#### ACTION ITEM:
Answer with nothing but the number of lines in the listing below that contain "brown".
--- RECORD EXTRACTS Enclosed Below ---
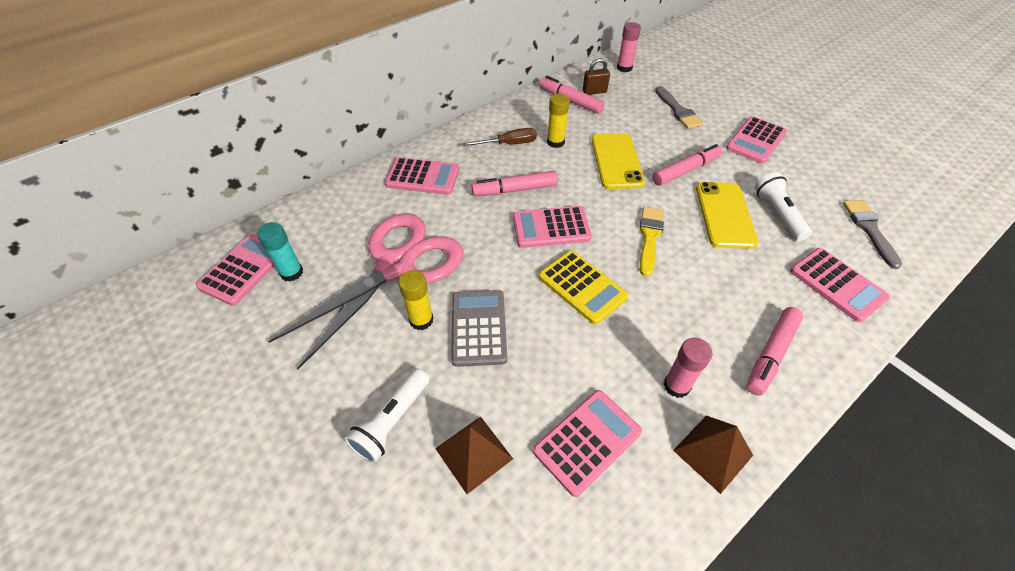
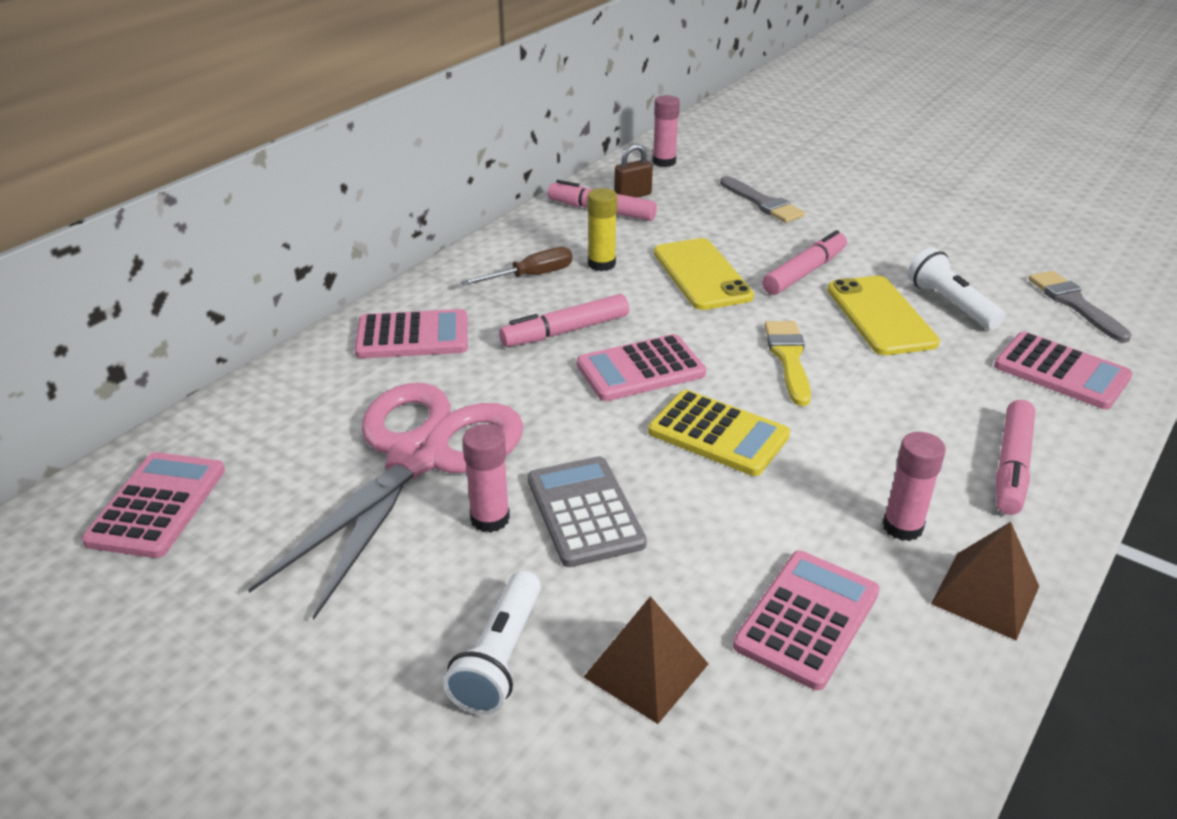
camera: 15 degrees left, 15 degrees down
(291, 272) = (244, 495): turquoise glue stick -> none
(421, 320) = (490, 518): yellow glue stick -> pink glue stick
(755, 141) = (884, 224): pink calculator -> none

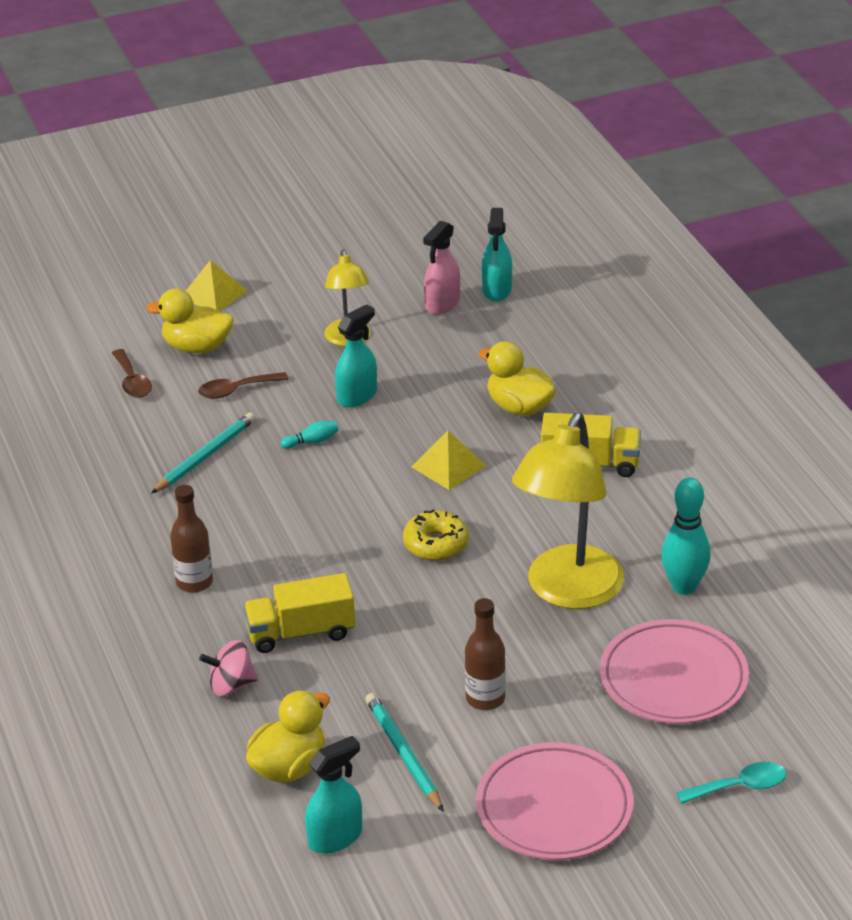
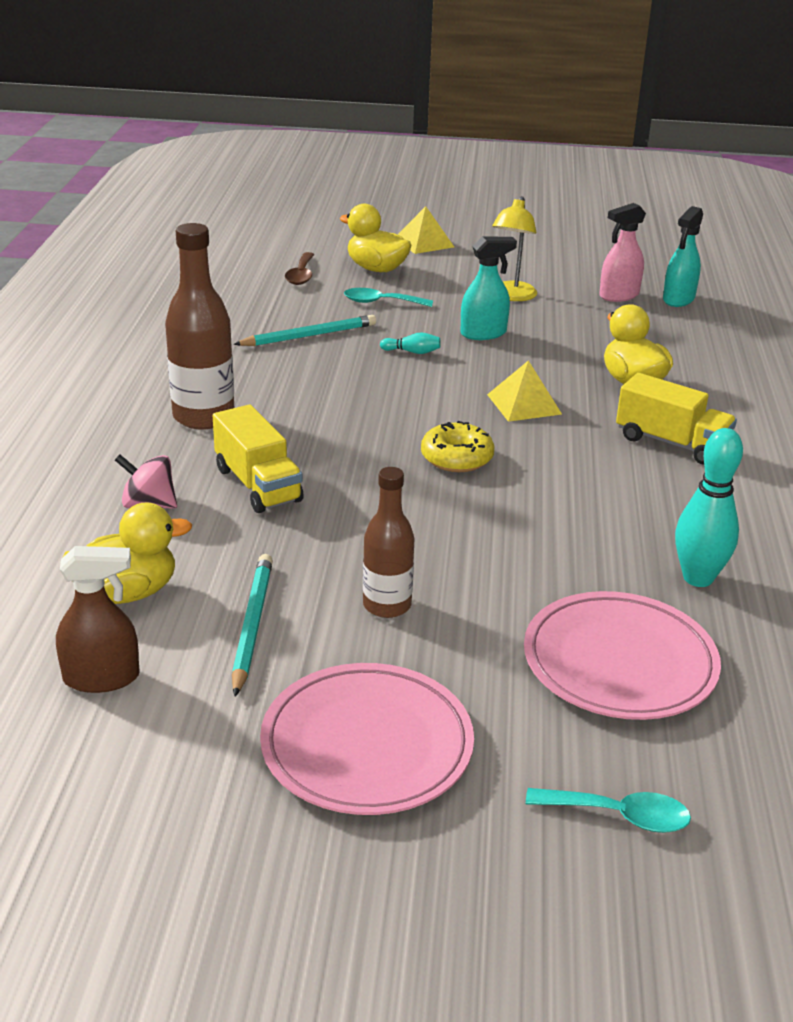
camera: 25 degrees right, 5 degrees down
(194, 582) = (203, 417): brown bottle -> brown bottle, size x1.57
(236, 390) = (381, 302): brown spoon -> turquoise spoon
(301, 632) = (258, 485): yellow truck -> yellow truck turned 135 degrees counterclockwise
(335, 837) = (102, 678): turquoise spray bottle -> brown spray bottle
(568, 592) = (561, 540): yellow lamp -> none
--- End of Enclosed RECORD EXTRACTS ---
--- RECORD EXTRACTS Enclosed Below ---
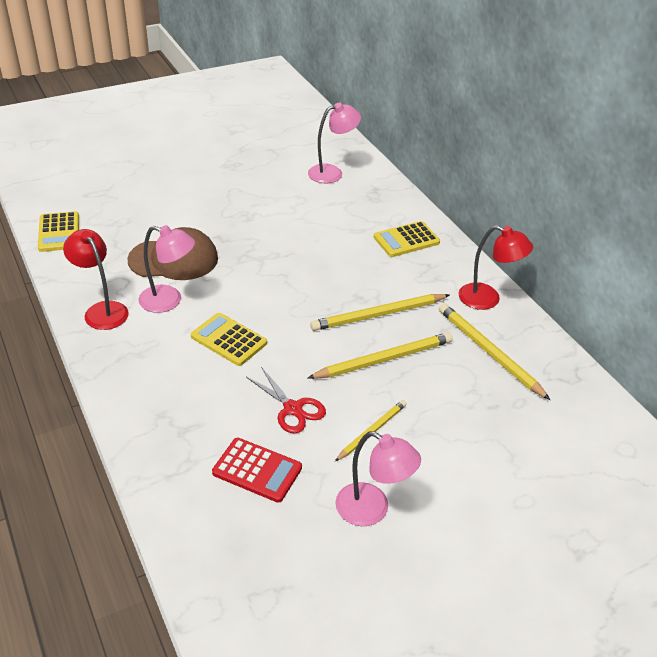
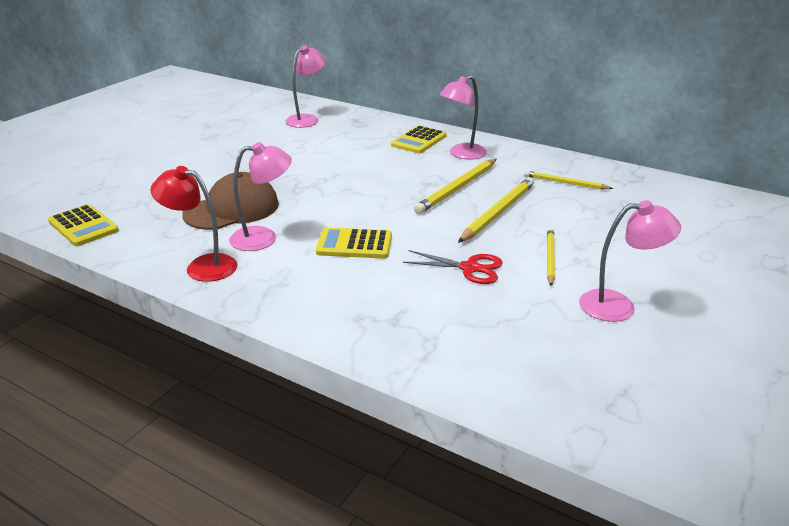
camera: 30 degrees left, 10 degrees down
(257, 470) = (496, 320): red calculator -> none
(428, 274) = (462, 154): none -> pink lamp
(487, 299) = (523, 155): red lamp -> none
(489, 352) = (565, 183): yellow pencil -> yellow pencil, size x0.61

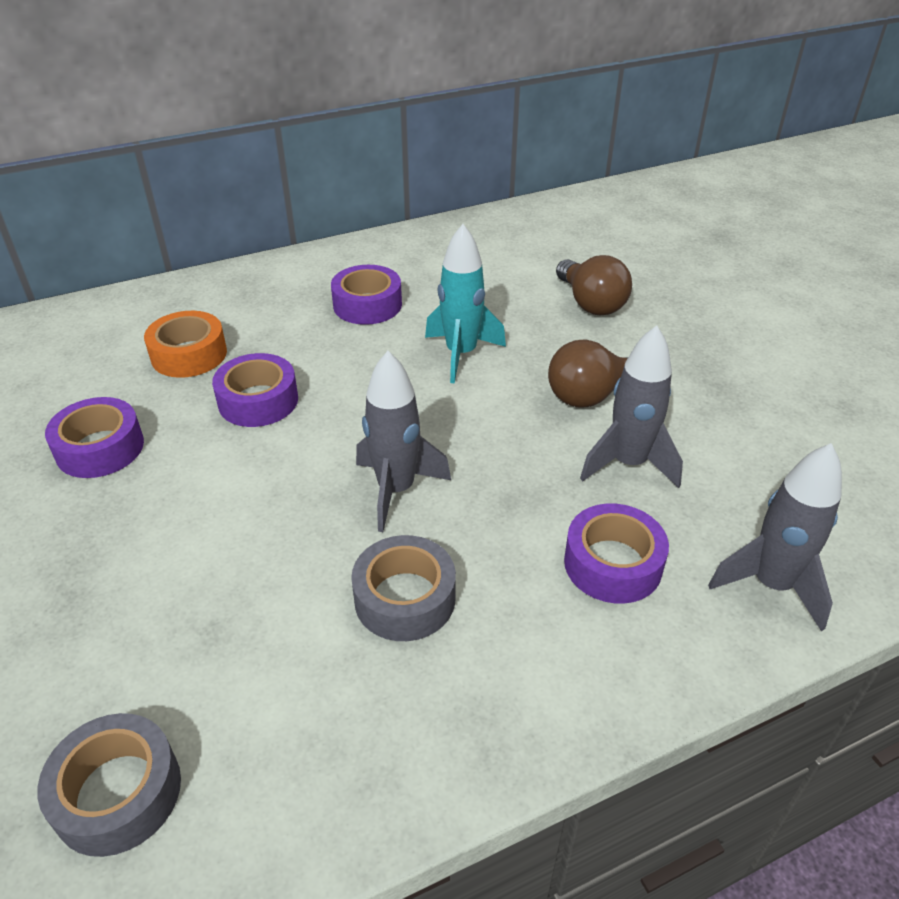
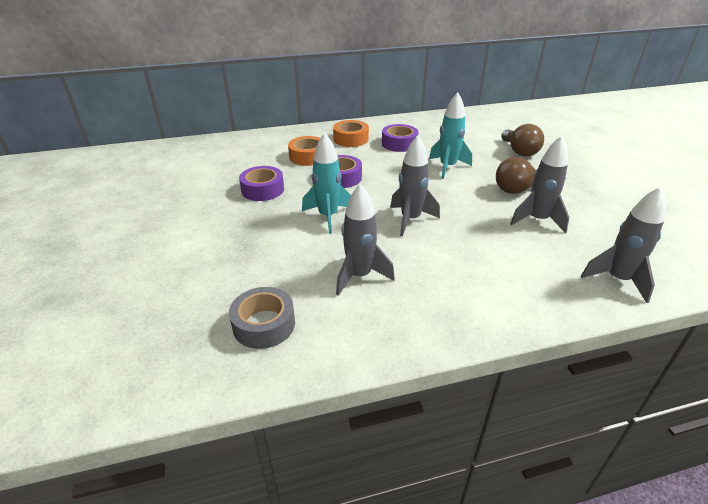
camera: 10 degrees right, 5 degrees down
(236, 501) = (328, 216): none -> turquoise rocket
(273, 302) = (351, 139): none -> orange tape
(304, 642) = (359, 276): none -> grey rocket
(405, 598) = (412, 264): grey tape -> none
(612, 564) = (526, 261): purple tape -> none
--- End of Enclosed RECORD EXTRACTS ---
--- RECORD EXTRACTS Enclosed Below ---
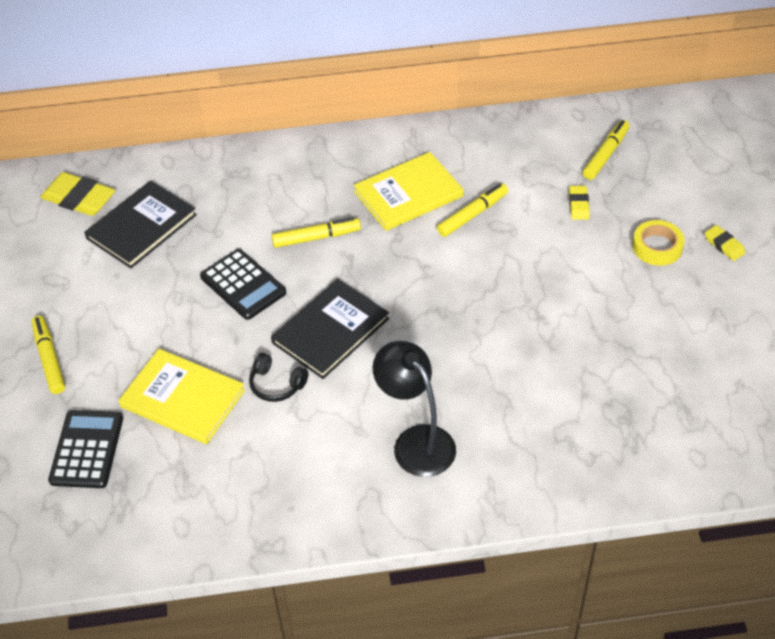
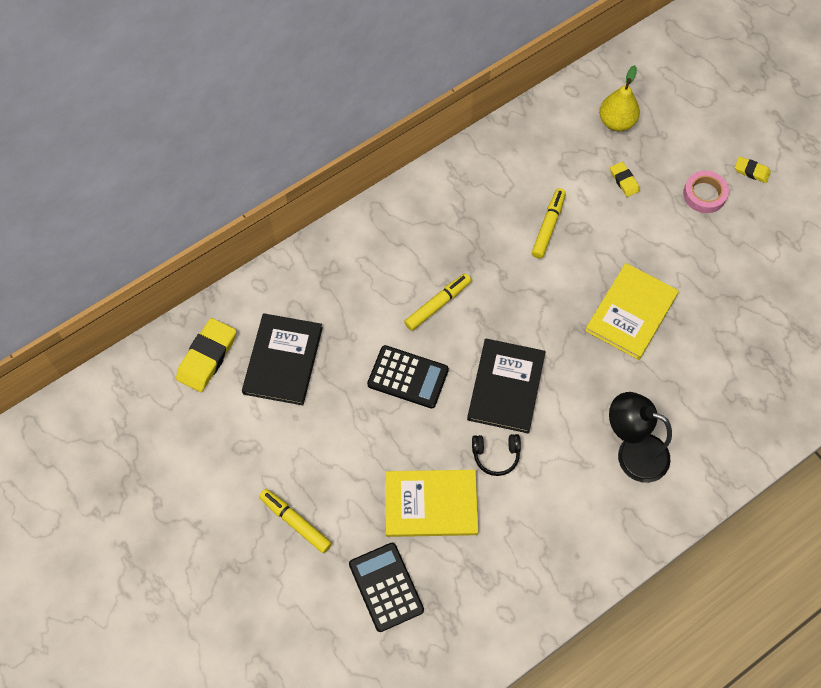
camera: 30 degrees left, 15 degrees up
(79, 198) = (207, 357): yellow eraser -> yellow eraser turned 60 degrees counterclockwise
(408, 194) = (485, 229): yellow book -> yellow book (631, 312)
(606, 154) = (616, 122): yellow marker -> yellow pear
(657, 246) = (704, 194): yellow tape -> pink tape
--- End of Enclosed RECORD EXTRACTS ---
#### ANSWER TO THIS PROBLEM:
3